About this exercise: When the line containing "L1: 4.7mH (LINE, SIG) -> 10uH (LINE, SIG)" appears in the entries below, begin printing there and stop after the line containing "R3: 150 (FILT, VEE) -> none"; print each of those lines exactly and no other line.

Records:
::::

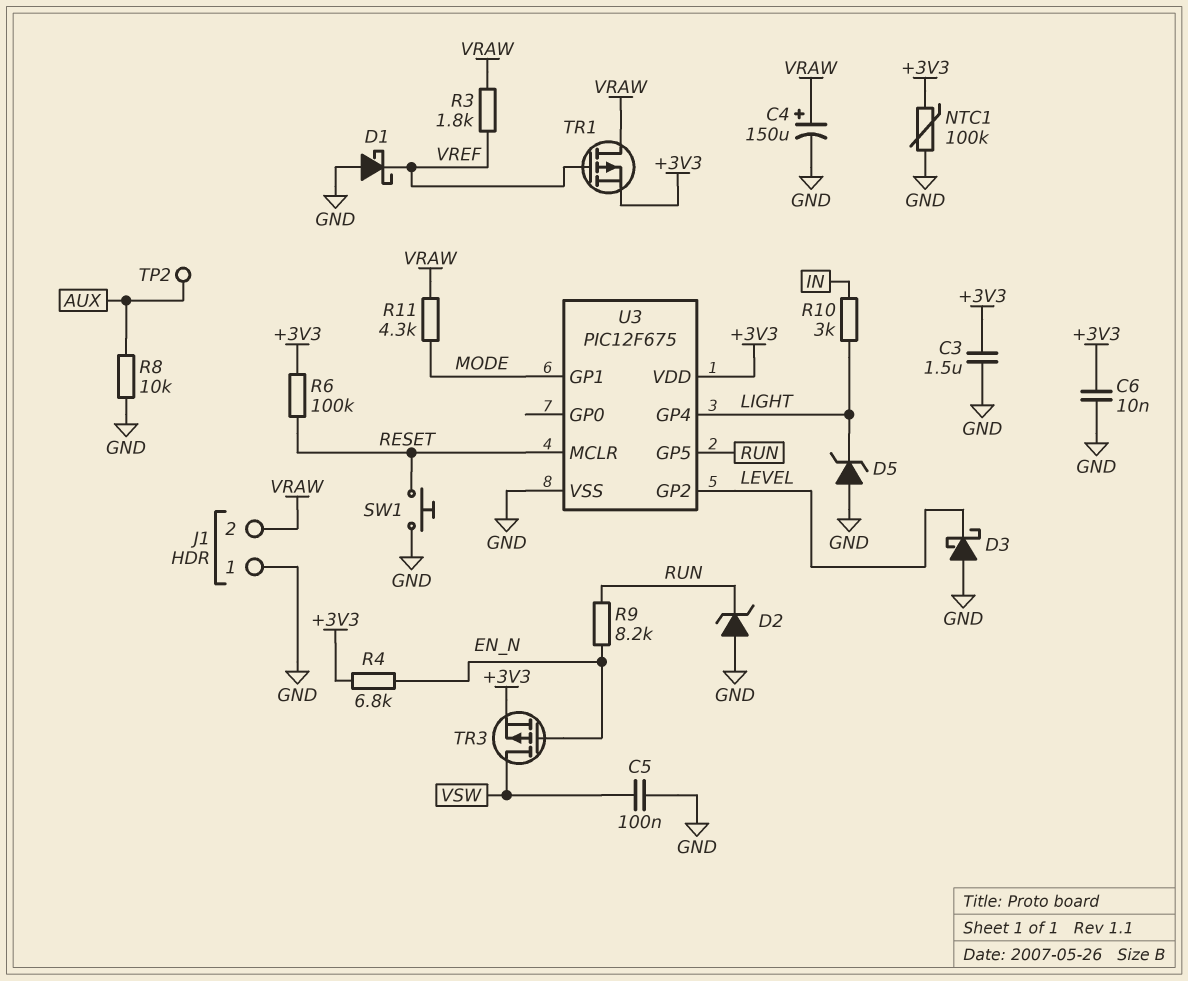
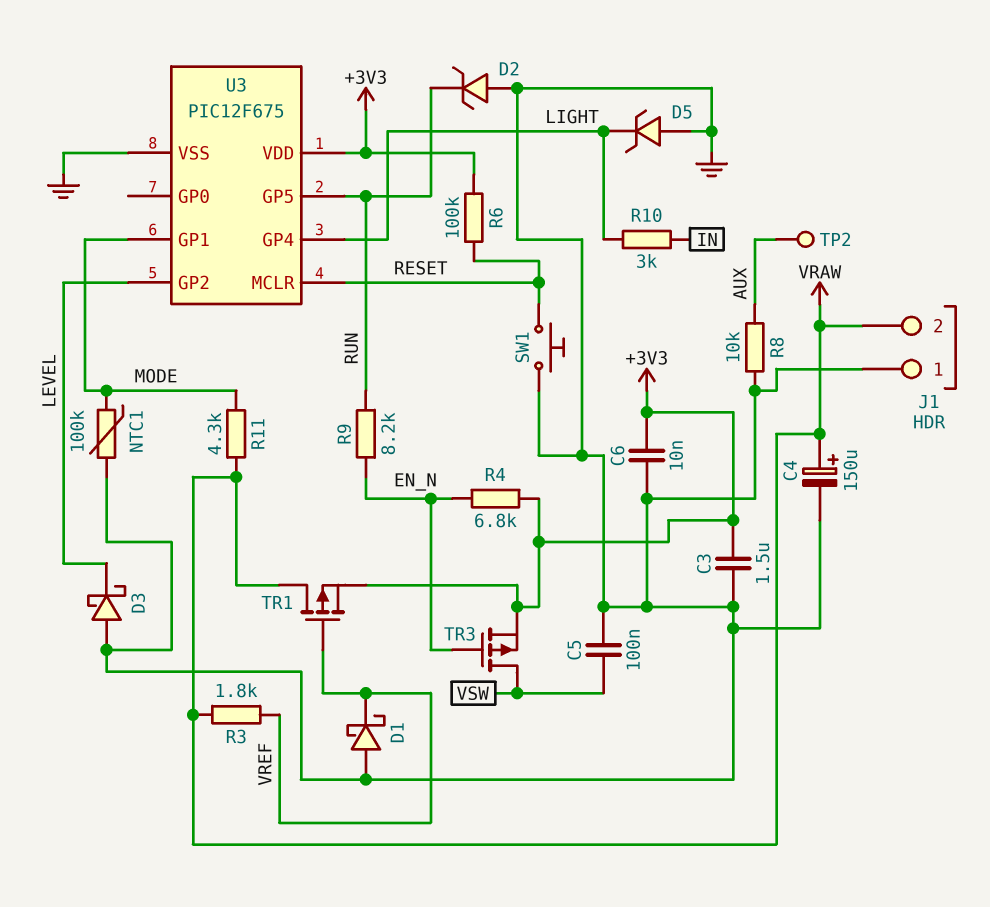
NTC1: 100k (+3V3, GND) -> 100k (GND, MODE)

::::

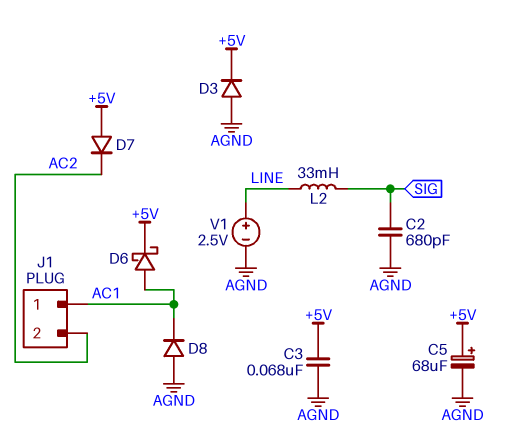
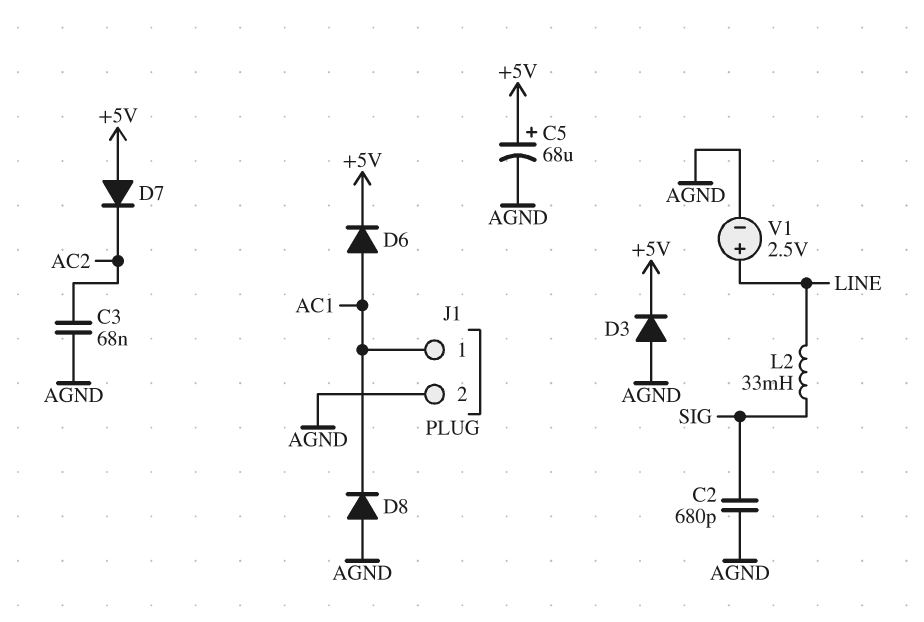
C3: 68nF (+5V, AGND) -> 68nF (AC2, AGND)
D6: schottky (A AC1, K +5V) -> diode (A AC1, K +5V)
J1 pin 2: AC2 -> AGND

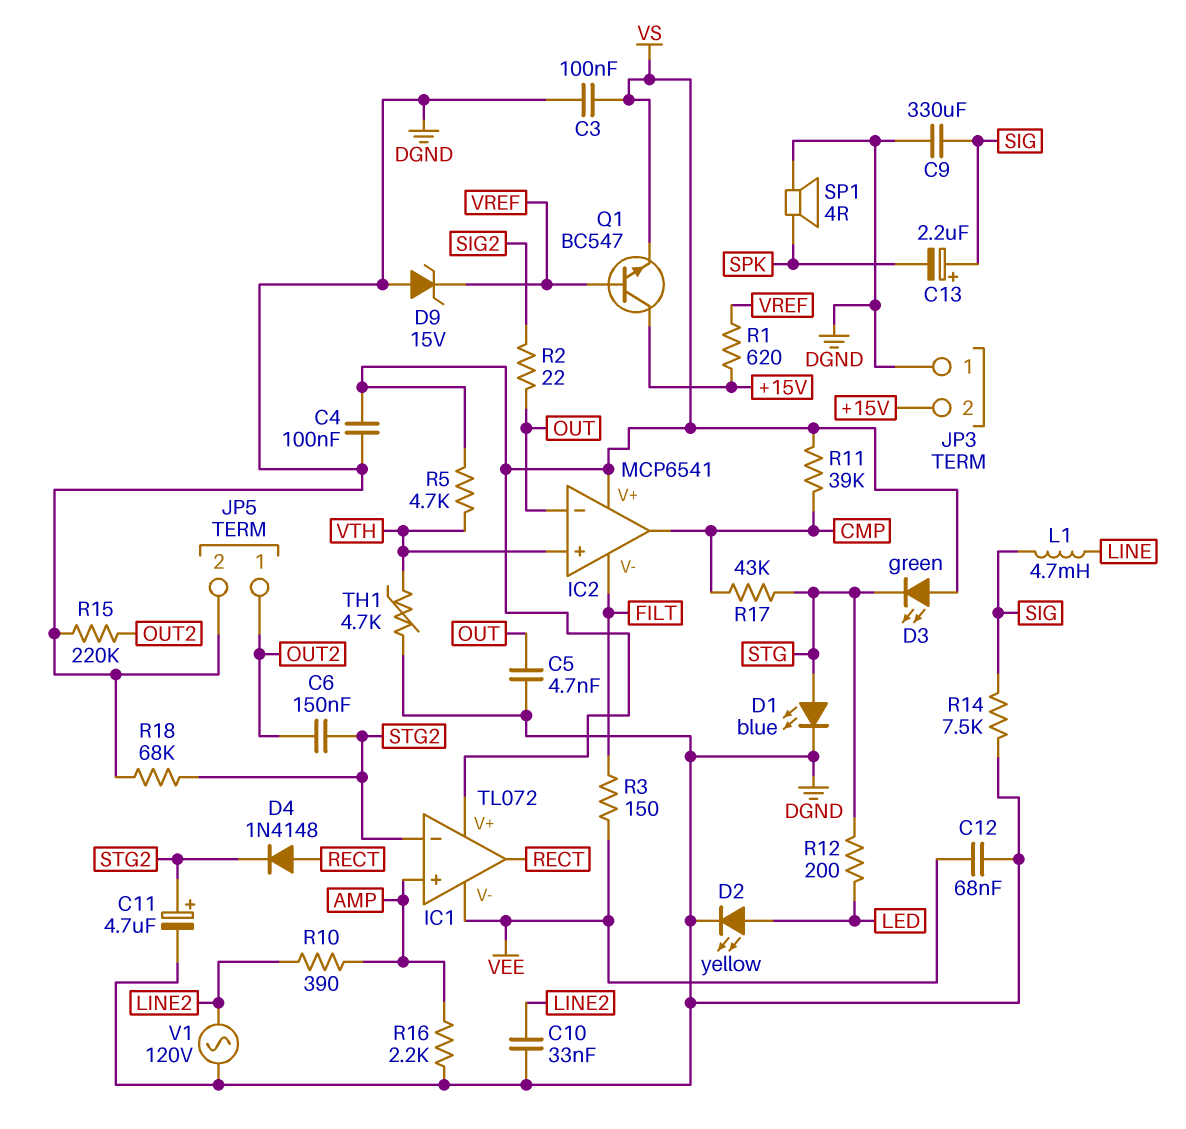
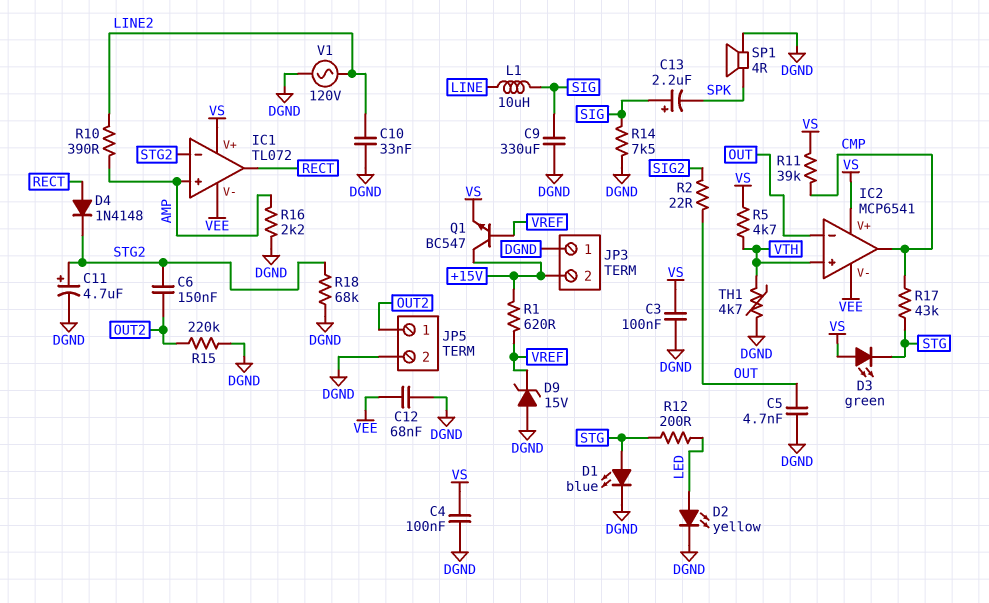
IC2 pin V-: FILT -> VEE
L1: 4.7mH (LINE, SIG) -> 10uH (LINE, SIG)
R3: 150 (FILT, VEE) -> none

::::

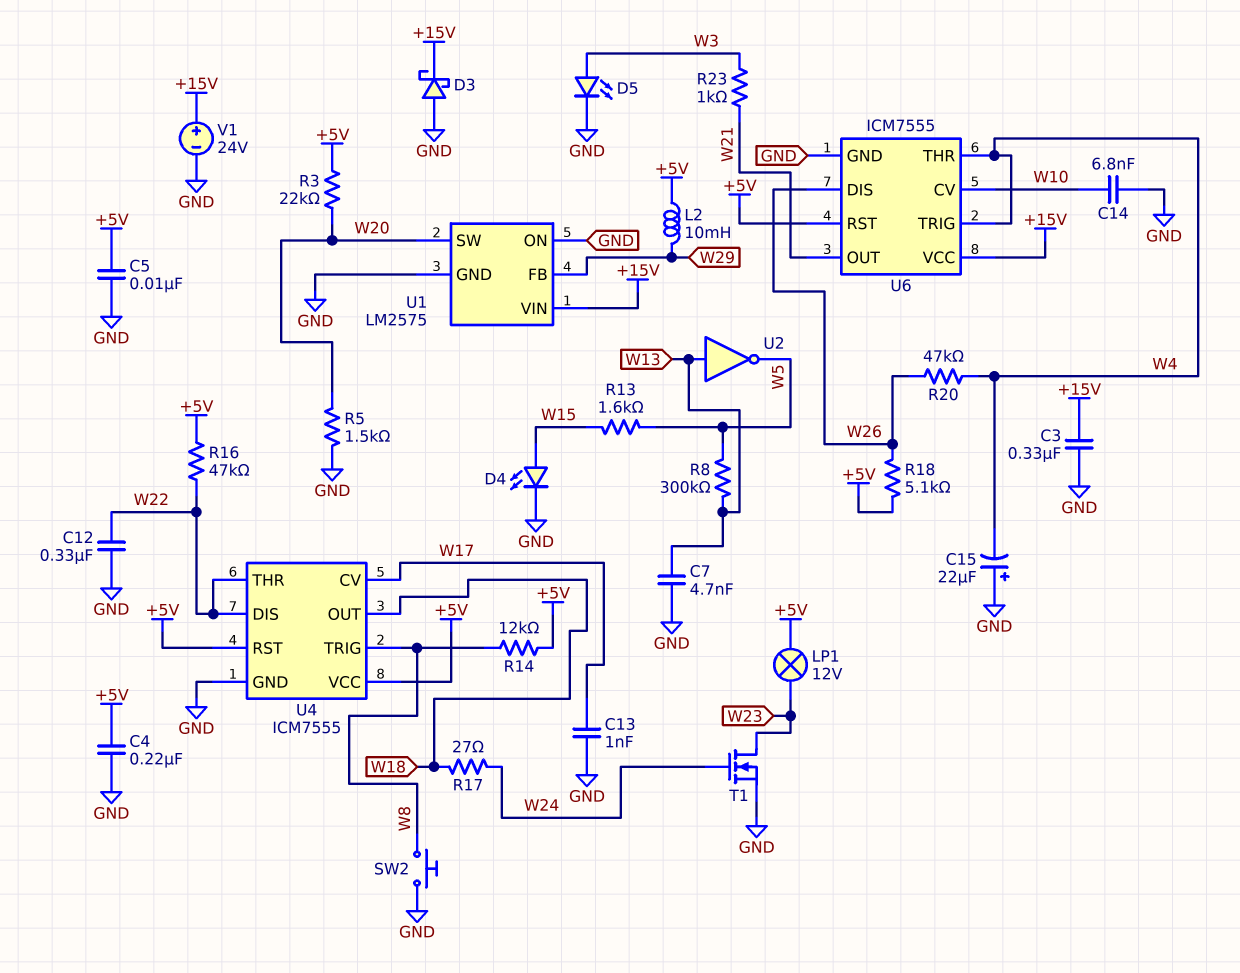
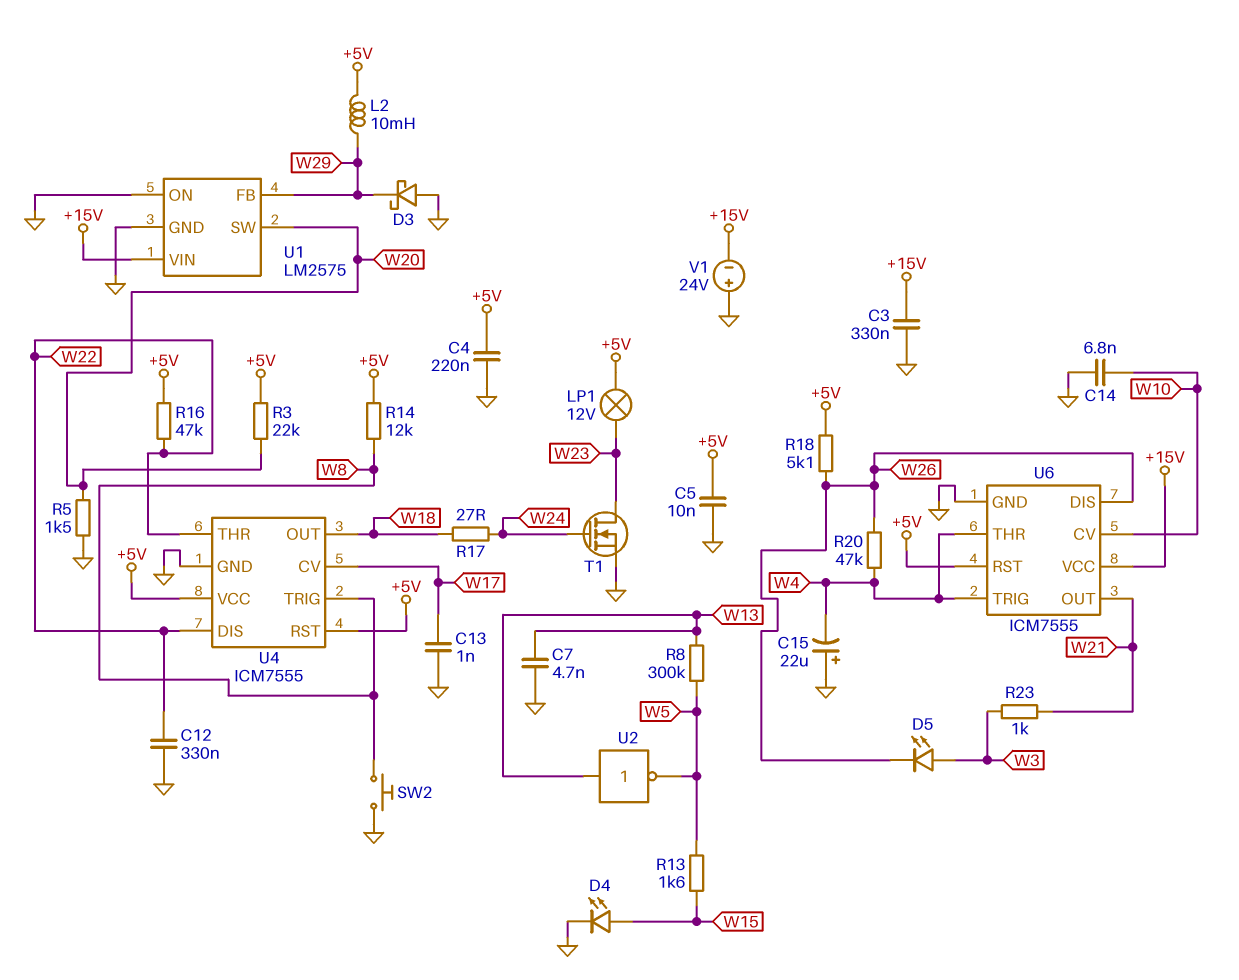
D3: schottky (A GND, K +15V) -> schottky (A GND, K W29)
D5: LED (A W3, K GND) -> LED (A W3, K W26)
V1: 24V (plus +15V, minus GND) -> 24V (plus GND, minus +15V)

::::

Final answer:
L1: 4.7mH (LINE, SIG) -> 10uH (LINE, SIG)
R3: 150 (FILT, VEE) -> none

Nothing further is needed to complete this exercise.